→ **Task description**
Repeat exactly the lines from the first line of the records through the line containing "brown round brick E8", and nothing more.

##########

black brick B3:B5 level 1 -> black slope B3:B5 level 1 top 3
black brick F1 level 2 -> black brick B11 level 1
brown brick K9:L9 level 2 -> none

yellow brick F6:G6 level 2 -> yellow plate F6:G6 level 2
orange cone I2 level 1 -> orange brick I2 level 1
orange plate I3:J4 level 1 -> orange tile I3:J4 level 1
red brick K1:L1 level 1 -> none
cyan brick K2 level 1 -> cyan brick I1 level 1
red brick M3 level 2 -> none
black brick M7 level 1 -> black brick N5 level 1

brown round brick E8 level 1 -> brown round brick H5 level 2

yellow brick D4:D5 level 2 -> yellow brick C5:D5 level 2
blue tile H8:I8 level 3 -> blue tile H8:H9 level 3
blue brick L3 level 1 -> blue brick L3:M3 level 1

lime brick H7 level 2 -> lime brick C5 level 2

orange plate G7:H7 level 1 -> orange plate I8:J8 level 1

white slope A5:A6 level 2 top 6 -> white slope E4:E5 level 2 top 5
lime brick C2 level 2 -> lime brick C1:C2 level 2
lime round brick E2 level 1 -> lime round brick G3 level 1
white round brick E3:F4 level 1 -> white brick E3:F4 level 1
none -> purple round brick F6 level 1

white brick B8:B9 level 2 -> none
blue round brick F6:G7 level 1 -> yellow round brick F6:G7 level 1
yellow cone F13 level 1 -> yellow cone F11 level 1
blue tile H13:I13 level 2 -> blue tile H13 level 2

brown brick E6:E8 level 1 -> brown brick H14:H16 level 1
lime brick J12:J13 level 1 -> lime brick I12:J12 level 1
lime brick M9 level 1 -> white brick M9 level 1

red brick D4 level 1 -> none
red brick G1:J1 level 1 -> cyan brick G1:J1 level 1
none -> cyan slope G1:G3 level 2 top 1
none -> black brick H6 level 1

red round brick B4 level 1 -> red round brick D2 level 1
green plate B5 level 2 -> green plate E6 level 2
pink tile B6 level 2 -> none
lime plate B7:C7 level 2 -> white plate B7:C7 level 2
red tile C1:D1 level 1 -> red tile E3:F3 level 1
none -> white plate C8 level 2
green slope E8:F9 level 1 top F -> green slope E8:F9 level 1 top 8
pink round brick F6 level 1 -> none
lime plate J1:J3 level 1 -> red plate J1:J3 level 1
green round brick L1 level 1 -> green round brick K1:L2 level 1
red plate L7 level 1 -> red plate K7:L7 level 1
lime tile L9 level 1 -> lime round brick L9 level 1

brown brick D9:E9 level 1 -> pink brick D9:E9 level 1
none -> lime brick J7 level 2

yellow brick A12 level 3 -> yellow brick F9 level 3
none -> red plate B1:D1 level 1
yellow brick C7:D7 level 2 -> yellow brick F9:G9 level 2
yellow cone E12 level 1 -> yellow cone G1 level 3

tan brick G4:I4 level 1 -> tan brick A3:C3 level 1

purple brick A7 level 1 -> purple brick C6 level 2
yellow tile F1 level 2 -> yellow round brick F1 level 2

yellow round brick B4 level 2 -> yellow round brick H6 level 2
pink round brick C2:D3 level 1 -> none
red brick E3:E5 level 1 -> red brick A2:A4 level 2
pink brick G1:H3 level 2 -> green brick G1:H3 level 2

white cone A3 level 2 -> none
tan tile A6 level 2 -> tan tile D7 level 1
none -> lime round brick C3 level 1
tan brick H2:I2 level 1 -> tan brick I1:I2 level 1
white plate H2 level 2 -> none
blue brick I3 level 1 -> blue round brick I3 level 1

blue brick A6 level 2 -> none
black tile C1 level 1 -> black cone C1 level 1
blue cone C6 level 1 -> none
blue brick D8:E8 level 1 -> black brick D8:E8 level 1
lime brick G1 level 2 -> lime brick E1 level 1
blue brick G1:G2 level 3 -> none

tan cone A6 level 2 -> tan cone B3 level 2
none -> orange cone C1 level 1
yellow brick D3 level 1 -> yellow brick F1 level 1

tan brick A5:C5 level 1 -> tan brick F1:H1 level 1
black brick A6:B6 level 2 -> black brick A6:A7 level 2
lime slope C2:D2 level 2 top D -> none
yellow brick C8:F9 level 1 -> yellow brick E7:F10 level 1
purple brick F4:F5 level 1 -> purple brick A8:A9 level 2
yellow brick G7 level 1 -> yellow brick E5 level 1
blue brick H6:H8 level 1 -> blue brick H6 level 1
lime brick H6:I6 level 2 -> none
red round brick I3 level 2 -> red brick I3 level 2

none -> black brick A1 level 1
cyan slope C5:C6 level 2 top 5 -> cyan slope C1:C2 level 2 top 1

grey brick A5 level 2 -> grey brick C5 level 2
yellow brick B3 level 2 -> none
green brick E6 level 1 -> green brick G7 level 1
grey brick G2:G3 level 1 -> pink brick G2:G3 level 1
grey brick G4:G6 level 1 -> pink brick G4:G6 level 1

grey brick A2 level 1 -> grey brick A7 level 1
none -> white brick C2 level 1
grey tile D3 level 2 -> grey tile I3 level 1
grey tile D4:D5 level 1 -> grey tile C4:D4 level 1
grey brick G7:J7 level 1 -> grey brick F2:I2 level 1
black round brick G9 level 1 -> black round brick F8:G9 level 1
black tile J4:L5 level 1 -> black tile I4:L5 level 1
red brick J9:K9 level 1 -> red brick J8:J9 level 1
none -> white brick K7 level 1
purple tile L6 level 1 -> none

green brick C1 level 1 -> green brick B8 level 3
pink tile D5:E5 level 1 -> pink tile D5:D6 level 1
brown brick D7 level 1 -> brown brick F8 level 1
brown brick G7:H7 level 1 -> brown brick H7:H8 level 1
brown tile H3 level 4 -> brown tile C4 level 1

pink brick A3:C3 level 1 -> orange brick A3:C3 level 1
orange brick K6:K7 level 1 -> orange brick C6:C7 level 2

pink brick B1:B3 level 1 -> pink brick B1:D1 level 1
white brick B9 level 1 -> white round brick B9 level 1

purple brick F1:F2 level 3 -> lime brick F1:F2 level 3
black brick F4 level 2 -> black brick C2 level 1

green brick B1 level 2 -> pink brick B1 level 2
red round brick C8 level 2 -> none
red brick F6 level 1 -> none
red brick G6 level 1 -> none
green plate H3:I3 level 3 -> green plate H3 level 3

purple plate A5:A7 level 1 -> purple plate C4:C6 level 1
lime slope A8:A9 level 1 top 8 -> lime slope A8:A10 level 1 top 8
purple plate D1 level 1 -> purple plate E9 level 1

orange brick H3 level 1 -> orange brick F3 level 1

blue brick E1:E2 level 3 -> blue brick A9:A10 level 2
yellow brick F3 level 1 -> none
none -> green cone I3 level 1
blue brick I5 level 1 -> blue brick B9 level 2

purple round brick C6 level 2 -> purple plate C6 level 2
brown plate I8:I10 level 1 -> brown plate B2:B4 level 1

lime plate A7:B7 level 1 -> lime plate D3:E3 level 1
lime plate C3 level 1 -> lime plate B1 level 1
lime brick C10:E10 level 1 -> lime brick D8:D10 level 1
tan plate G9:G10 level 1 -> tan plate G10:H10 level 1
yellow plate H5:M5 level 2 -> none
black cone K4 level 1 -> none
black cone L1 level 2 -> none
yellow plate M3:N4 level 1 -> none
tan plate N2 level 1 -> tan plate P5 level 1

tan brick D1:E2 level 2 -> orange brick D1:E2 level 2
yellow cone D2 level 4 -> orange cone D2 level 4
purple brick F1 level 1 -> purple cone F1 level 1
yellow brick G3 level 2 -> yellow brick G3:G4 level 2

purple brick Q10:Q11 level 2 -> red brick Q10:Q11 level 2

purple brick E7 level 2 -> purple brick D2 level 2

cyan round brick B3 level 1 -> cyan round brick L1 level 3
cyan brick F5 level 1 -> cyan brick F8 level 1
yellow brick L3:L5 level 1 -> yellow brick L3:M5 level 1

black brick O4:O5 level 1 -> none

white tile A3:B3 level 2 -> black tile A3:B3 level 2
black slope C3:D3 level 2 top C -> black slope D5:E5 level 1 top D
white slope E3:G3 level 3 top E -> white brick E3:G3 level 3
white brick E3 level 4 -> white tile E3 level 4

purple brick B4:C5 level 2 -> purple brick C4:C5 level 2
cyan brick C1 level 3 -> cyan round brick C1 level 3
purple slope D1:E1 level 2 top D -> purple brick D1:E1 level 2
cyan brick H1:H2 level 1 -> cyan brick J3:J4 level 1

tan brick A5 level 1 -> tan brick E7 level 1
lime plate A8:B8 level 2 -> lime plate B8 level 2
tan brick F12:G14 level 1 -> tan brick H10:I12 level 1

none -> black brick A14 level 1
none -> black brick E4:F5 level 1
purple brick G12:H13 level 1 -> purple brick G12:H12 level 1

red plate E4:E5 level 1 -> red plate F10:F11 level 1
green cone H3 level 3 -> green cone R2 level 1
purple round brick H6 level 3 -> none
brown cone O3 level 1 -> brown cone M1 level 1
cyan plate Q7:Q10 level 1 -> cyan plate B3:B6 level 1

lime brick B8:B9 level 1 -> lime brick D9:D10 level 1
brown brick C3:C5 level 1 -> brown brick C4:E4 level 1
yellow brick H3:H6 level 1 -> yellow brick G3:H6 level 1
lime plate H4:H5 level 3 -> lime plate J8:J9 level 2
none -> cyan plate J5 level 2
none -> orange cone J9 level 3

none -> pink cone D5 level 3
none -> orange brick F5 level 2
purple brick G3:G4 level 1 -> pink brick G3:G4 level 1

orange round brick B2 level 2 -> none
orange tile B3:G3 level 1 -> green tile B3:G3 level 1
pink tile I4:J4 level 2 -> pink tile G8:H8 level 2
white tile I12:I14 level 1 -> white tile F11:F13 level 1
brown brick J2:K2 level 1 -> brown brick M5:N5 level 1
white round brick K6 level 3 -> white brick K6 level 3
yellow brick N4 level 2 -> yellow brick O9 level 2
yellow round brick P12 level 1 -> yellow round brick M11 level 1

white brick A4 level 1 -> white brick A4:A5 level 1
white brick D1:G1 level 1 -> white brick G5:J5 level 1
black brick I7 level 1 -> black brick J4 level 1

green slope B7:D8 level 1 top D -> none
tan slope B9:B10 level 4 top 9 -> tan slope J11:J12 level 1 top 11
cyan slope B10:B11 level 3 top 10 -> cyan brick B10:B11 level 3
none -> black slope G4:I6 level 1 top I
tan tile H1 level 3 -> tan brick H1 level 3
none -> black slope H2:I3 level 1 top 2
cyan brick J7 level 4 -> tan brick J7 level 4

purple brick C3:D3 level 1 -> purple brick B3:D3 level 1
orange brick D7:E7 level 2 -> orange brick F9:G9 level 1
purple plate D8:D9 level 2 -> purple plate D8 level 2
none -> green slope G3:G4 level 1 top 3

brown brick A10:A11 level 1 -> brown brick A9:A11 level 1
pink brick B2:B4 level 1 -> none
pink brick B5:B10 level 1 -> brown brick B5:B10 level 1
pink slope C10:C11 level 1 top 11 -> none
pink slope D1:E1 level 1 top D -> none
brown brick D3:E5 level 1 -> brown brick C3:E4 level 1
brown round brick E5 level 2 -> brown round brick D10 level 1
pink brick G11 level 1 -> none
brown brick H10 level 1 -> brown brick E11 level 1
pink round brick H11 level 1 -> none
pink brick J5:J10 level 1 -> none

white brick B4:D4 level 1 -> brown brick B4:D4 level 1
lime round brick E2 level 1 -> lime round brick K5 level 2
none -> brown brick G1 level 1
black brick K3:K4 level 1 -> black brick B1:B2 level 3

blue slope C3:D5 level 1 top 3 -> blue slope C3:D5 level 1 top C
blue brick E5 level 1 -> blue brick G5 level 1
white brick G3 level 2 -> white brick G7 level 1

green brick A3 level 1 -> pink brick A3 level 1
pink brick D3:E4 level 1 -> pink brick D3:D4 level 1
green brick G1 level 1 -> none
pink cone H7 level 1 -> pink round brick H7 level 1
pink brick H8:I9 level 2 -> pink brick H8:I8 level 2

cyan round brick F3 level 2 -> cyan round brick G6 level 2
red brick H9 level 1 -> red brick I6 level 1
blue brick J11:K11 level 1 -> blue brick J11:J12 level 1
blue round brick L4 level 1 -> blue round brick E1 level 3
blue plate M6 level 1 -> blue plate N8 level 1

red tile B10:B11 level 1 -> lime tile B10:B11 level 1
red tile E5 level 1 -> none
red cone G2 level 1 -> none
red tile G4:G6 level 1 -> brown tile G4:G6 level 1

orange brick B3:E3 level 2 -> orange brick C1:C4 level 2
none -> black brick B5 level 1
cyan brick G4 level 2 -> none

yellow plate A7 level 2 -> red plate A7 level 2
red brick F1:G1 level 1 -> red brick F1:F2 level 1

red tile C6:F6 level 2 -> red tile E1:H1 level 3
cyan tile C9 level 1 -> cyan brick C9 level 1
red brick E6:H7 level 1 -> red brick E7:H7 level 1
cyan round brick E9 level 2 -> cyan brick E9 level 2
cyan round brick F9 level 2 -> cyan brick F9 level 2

##########

→ **Task solution**
black brick B3:B5 level 1 -> black slope B3:B5 level 1 top 3
black brick F1 level 2 -> black brick B11 level 1
brown brick K9:L9 level 2 -> none

yellow brick F6:G6 level 2 -> yellow plate F6:G6 level 2
orange cone I2 level 1 -> orange brick I2 level 1
orange plate I3:J4 level 1 -> orange tile I3:J4 level 1
red brick K1:L1 level 1 -> none
cyan brick K2 level 1 -> cyan brick I1 level 1
red brick M3 level 2 -> none
black brick M7 level 1 -> black brick N5 level 1

brown round brick E8 level 1 -> brown round brick H5 level 2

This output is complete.